[Data extract — start]
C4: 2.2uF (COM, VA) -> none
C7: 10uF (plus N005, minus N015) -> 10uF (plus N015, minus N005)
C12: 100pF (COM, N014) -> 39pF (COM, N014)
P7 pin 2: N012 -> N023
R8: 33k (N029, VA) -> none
[Data extract — finish]
[Data extract — start]
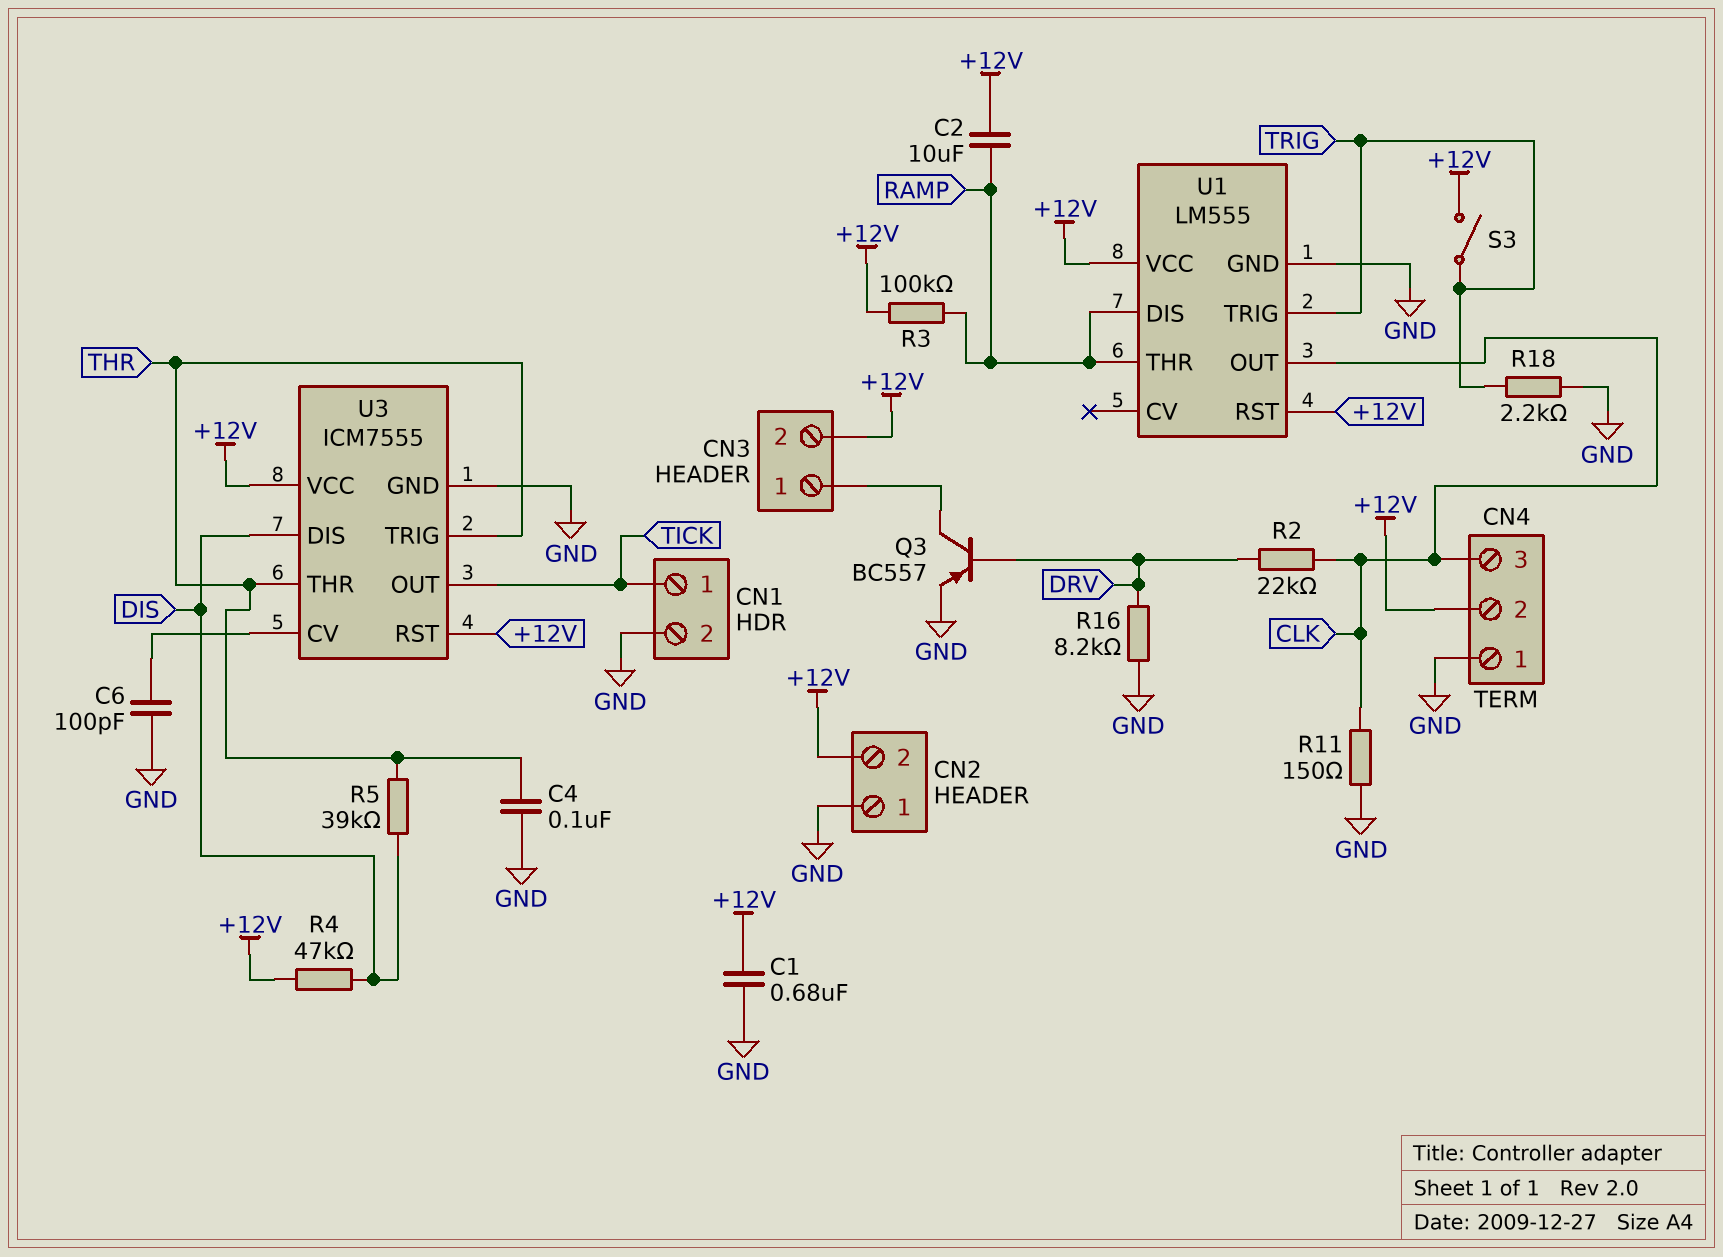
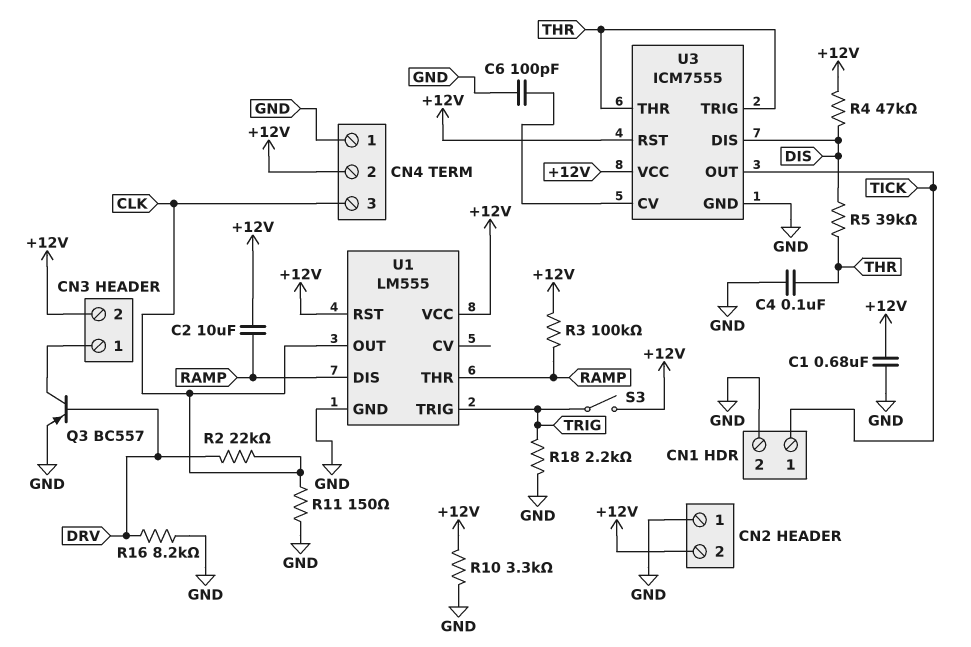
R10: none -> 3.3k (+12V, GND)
[Data extract — finish]
## Problem requirements:
Your task is to retype the entries verbatim, starting with the line that holds "C4: 2.2uF (COM, VA) -> none" and stopping after the line that holds "R8: 33k (N029, VA) -> none".

## Answer:
C4: 2.2uF (COM, VA) -> none
C7: 10uF (plus N005, minus N015) -> 10uF (plus N015, minus N005)
C12: 100pF (COM, N014) -> 39pF (COM, N014)
P7 pin 2: N012 -> N023
R8: 33k (N029, VA) -> none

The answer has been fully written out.